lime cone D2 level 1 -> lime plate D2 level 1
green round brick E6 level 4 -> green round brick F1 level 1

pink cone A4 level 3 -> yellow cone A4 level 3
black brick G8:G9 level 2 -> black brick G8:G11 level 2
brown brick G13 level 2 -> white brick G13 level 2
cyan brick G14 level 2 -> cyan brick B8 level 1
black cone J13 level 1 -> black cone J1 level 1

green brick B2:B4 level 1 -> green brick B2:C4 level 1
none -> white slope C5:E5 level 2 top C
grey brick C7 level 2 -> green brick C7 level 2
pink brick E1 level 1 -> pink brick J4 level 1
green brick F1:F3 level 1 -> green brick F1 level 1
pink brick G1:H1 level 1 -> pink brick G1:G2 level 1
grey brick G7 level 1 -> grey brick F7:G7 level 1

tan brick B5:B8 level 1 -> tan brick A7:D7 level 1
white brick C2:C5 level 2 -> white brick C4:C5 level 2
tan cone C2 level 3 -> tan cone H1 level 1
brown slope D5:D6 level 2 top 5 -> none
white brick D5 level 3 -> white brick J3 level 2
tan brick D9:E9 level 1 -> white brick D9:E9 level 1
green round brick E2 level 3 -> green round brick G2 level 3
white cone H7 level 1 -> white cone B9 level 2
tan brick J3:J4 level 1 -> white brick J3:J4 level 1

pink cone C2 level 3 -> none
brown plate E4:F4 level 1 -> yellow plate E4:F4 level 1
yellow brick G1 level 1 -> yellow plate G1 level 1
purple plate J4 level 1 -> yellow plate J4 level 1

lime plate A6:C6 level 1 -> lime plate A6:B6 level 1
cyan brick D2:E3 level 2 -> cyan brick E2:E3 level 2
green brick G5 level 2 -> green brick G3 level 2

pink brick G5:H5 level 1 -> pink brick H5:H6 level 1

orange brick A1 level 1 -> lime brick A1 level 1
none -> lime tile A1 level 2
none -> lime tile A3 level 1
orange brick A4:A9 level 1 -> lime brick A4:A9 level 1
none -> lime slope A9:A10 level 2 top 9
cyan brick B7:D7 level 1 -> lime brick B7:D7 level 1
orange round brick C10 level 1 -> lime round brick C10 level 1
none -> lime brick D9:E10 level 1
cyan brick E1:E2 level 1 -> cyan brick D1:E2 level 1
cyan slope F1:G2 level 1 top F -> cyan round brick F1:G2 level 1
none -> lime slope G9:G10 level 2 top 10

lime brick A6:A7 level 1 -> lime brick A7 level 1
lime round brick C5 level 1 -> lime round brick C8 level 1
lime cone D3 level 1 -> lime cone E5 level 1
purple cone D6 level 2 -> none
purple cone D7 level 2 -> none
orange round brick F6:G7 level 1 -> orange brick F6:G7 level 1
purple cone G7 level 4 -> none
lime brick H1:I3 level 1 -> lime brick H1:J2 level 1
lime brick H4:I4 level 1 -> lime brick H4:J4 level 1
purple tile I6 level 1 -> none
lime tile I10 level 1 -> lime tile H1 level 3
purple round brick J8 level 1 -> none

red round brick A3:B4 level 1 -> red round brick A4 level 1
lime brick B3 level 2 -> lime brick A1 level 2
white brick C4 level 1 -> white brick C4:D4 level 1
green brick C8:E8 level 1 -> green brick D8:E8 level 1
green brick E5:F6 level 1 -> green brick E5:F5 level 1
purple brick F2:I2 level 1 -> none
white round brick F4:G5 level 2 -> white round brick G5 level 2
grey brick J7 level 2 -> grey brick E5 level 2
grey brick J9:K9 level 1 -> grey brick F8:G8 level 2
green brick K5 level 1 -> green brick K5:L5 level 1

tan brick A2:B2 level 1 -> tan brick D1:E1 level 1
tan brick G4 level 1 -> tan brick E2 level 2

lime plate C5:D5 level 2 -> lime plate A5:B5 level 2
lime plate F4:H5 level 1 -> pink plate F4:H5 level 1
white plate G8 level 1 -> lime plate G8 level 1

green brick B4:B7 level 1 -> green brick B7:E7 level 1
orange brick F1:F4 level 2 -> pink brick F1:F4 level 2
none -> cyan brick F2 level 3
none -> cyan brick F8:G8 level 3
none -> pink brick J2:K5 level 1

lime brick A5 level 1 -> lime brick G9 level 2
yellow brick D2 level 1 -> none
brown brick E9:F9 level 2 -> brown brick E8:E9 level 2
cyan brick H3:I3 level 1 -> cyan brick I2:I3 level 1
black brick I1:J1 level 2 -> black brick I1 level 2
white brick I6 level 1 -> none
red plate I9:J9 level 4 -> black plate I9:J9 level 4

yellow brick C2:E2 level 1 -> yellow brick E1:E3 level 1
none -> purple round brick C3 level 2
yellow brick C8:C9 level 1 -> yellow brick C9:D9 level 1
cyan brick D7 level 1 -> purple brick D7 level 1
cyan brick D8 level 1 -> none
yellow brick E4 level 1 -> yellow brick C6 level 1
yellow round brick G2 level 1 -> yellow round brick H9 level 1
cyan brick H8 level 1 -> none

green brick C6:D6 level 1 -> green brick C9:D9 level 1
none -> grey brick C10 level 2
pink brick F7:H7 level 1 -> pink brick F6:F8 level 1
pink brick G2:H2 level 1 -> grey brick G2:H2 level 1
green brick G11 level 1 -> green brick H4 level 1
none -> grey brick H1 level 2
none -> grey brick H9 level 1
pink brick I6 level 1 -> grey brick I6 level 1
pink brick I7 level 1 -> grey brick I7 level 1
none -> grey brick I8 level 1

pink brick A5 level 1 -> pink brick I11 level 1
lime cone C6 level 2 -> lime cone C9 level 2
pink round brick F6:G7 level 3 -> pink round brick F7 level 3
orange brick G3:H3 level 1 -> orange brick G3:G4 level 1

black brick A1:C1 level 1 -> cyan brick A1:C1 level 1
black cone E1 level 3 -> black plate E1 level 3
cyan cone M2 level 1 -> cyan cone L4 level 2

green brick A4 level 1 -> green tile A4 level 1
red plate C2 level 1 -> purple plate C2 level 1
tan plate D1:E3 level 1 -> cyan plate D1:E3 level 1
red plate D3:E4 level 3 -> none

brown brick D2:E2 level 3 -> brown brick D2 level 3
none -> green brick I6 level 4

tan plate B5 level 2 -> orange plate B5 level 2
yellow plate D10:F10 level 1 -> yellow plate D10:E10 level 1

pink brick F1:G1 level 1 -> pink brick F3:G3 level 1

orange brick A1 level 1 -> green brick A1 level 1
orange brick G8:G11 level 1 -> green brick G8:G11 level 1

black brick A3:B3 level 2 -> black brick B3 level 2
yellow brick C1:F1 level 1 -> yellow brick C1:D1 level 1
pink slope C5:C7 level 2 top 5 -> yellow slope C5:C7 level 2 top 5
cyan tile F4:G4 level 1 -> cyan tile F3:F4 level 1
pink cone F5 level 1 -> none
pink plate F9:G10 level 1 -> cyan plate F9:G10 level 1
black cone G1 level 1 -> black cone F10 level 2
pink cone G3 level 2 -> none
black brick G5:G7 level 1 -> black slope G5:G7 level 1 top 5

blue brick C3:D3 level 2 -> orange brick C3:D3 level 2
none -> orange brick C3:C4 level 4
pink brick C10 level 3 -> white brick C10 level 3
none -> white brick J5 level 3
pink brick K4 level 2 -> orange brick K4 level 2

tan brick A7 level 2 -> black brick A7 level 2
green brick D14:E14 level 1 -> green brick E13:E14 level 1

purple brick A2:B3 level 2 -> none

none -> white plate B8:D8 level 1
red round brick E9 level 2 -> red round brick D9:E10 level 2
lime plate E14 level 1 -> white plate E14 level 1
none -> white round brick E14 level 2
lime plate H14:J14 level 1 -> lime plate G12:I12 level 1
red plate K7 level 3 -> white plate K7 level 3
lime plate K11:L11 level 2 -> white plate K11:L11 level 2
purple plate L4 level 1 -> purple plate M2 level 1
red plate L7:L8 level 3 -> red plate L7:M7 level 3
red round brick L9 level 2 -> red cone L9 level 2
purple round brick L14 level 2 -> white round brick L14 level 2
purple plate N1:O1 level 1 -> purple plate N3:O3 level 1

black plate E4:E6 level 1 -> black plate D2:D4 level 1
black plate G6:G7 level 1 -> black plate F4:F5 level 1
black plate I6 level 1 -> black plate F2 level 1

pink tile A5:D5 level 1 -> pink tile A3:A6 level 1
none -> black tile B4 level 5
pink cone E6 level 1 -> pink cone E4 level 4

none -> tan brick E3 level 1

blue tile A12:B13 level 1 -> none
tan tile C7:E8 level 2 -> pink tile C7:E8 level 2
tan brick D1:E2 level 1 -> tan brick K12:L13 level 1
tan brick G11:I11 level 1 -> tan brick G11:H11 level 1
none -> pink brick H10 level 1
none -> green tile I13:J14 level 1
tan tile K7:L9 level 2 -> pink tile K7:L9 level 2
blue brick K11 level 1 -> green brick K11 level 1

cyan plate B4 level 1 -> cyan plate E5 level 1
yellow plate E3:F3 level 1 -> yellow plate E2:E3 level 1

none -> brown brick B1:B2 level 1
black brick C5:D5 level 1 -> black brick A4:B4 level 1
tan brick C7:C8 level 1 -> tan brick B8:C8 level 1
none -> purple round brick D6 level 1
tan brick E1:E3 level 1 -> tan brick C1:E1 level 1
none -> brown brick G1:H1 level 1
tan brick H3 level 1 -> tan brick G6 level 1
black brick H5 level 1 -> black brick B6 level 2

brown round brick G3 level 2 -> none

■ ■ ■ ■ ■

Only the lines above starting at the one containing "pink brick A5" and ending at the one containing "pink slope C5:C7", both included, are to be returned, exactly as they read.

Completed exercise =
pink brick A5 level 1 -> pink brick I11 level 1
lime cone C6 level 2 -> lime cone C9 level 2
pink round brick F6:G7 level 3 -> pink round brick F7 level 3
orange brick G3:H3 level 1 -> orange brick G3:G4 level 1

black brick A1:C1 level 1 -> cyan brick A1:C1 level 1
black cone E1 level 3 -> black plate E1 level 3
cyan cone M2 level 1 -> cyan cone L4 level 2

green brick A4 level 1 -> green tile A4 level 1
red plate C2 level 1 -> purple plate C2 level 1
tan plate D1:E3 level 1 -> cyan plate D1:E3 level 1
red plate D3:E4 level 3 -> none

brown brick D2:E2 level 3 -> brown brick D2 level 3
none -> green brick I6 level 4

tan plate B5 level 2 -> orange plate B5 level 2
yellow plate D10:F10 level 1 -> yellow plate D10:E10 level 1

pink brick F1:G1 level 1 -> pink brick F3:G3 level 1

orange brick A1 level 1 -> green brick A1 level 1
orange brick G8:G11 level 1 -> green brick G8:G11 level 1

black brick A3:B3 level 2 -> black brick B3 level 2
yellow brick C1:F1 level 1 -> yellow brick C1:D1 level 1
pink slope C5:C7 level 2 top 5 -> yellow slope C5:C7 level 2 top 5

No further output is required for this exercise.